§ **Description of the task**
Restate word for word the lines of the entries below, starting with the line that holds "grey bell: [132,319,196,384]" and ending with the line that holds "pink button: [146,201,201,248]", and no others.

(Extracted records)
++++++++

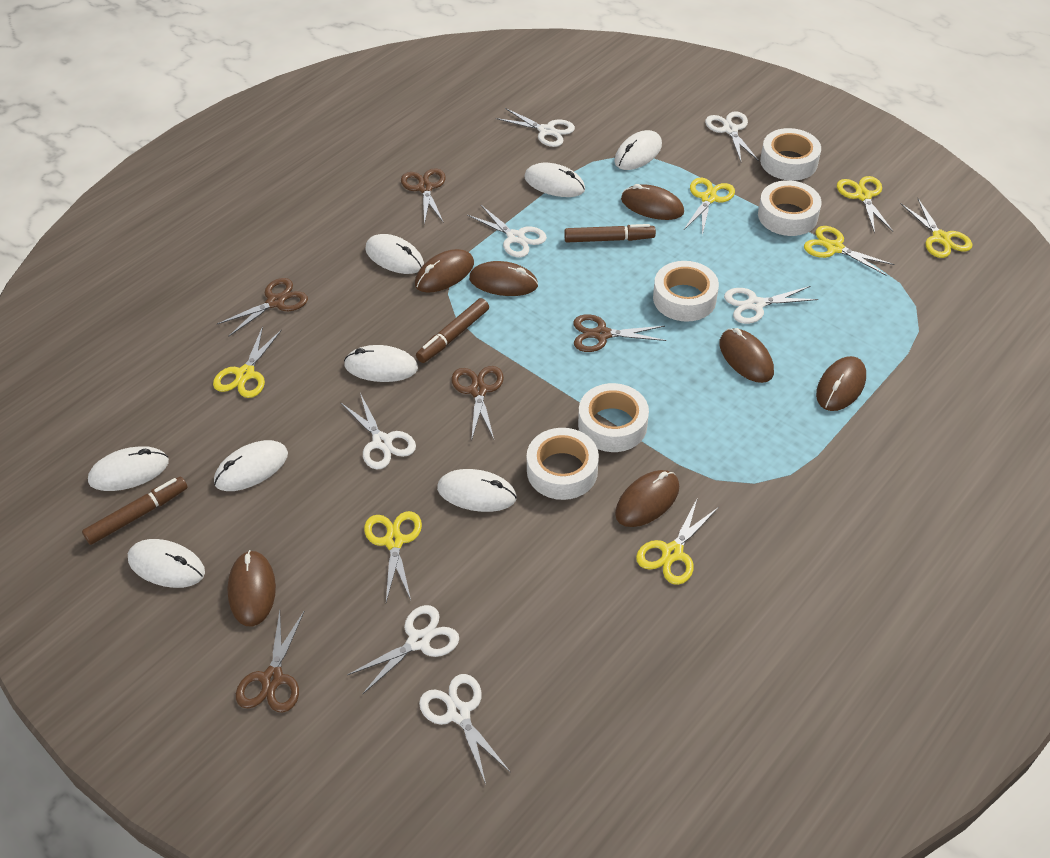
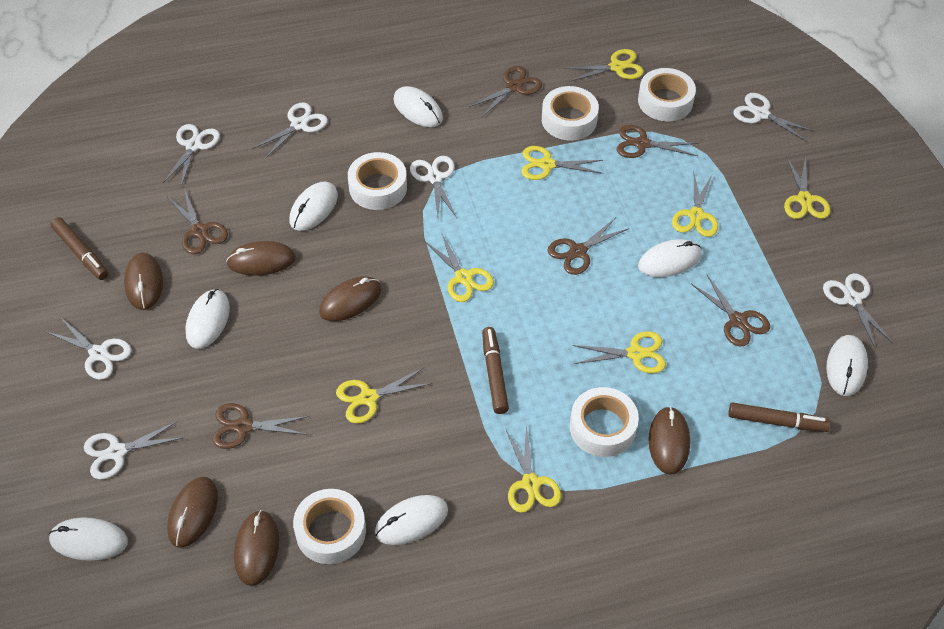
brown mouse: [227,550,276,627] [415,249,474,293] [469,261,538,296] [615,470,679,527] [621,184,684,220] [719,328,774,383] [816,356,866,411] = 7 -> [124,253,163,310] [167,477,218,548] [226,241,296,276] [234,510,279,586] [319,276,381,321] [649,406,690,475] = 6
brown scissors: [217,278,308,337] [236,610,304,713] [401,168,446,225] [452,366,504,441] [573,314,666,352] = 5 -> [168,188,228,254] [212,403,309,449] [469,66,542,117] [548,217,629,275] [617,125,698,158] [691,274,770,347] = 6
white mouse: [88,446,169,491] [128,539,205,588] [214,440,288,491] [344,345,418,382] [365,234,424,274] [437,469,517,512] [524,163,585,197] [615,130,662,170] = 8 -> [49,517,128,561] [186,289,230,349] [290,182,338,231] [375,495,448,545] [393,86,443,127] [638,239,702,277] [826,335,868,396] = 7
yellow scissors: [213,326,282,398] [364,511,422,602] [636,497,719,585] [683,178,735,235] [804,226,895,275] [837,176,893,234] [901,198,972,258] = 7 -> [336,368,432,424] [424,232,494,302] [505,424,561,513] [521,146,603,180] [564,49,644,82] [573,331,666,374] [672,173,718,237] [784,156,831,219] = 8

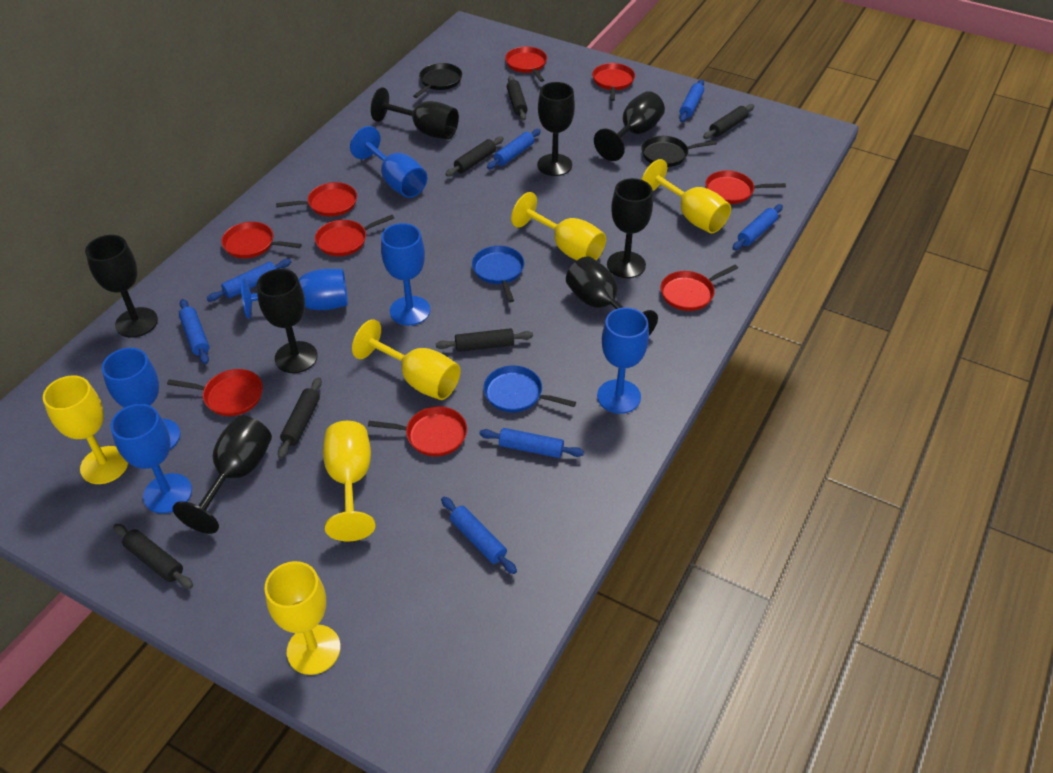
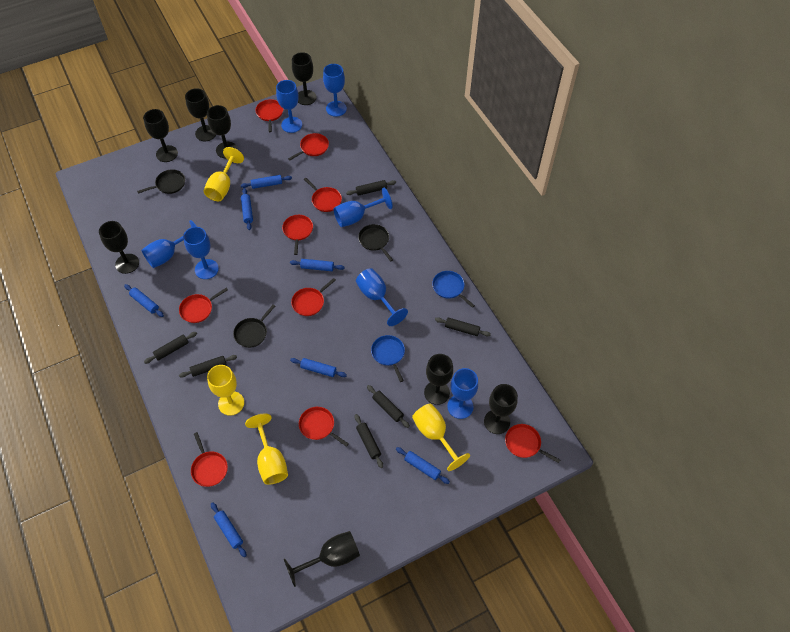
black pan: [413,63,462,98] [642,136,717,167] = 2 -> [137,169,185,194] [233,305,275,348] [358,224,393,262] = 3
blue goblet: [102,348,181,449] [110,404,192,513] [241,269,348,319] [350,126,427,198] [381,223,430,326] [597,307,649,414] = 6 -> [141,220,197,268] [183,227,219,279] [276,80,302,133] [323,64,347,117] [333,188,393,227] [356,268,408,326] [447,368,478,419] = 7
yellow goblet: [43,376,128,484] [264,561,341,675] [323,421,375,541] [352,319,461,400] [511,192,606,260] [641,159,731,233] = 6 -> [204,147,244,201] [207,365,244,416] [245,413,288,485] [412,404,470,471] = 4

++++++++

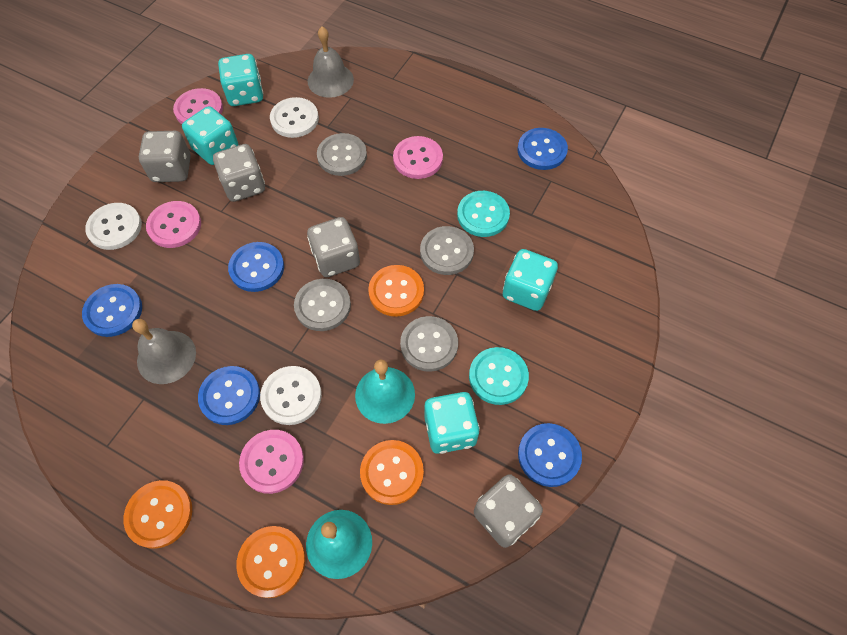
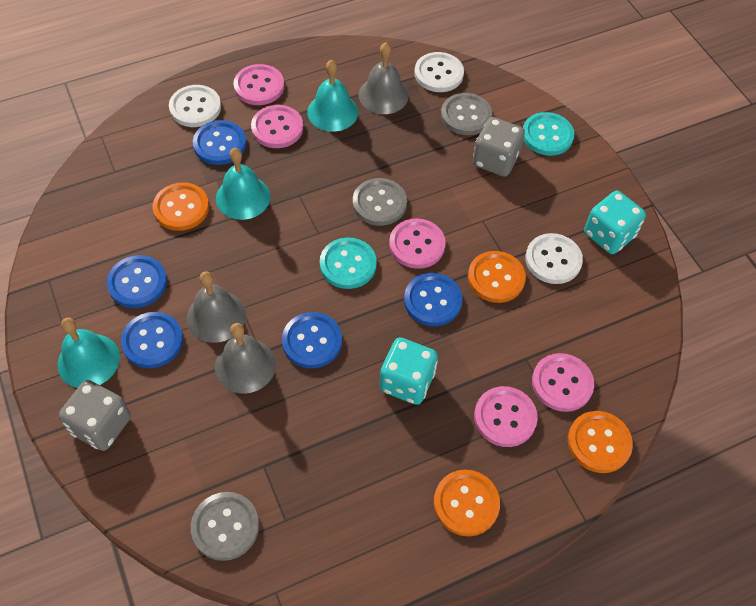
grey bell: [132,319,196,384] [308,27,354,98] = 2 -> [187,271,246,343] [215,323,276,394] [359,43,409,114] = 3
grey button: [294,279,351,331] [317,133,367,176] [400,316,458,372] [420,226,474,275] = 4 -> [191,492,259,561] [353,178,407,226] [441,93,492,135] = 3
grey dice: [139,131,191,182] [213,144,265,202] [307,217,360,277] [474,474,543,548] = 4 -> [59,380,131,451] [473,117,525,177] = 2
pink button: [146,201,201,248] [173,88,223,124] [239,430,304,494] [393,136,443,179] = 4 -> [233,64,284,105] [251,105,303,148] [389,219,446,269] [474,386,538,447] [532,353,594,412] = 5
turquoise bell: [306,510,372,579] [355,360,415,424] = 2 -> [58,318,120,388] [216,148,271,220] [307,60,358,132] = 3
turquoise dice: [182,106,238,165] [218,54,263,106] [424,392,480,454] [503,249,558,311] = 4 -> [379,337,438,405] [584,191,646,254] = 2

++++++++

§ **Answer to the problem**
grey bell: [132,319,196,384] [308,27,354,98] = 2 -> [187,271,246,343] [215,323,276,394] [359,43,409,114] = 3
grey button: [294,279,351,331] [317,133,367,176] [400,316,458,372] [420,226,474,275] = 4 -> [191,492,259,561] [353,178,407,226] [441,93,492,135] = 3
grey dice: [139,131,191,182] [213,144,265,202] [307,217,360,277] [474,474,543,548] = 4 -> [59,380,131,451] [473,117,525,177] = 2
pink button: [146,201,201,248] [173,88,223,124] [239,430,304,494] [393,136,443,179] = 4 -> [233,64,284,105] [251,105,303,148] [389,219,446,269] [474,386,538,447] [532,353,594,412] = 5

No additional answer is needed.